= Your instructions =
Write out, from the entries below, exactly the lines that run between the lines holding "none -> brown tile L1:M3 level 1" and "blue brick K1:L2 level 1 -> none", inclusive, and stop there.

Scene difference descriptions:
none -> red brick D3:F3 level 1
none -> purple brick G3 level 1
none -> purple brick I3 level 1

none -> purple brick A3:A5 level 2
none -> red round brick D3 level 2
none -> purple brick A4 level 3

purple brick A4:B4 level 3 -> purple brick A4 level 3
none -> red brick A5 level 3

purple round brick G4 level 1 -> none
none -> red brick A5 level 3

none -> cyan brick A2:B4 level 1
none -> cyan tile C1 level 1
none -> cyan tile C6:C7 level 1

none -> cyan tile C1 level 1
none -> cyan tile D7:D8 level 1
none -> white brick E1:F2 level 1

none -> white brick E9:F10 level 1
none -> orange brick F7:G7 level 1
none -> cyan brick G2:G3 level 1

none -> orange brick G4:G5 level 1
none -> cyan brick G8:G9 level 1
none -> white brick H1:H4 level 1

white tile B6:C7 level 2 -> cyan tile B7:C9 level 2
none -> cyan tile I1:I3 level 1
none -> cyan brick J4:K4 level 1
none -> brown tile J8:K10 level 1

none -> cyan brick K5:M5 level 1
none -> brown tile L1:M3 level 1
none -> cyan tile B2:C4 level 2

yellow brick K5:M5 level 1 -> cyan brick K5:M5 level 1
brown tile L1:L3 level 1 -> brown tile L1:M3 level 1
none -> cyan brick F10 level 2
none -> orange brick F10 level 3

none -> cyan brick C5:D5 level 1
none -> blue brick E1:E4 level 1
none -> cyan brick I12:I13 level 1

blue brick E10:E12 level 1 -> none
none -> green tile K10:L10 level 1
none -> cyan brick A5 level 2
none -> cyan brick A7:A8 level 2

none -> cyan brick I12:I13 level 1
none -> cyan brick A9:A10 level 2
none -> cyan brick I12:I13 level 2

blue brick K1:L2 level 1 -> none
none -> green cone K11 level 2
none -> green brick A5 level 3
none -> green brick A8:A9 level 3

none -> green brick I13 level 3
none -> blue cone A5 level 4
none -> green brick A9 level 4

= Solution to this exercise =
none -> brown tile L1:M3 level 1
none -> cyan tile B2:C4 level 2

yellow brick K5:M5 level 1 -> cyan brick K5:M5 level 1
brown tile L1:L3 level 1 -> brown tile L1:M3 level 1
none -> cyan brick F10 level 2
none -> orange brick F10 level 3

none -> cyan brick C5:D5 level 1
none -> blue brick E1:E4 level 1
none -> cyan brick I12:I13 level 1

blue brick E10:E12 level 1 -> none
none -> green tile K10:L10 level 1
none -> cyan brick A5 level 2
none -> cyan brick A7:A8 level 2

none -> cyan brick I12:I13 level 1
none -> cyan brick A9:A10 level 2
none -> cyan brick I12:I13 level 2

blue brick K1:L2 level 1 -> none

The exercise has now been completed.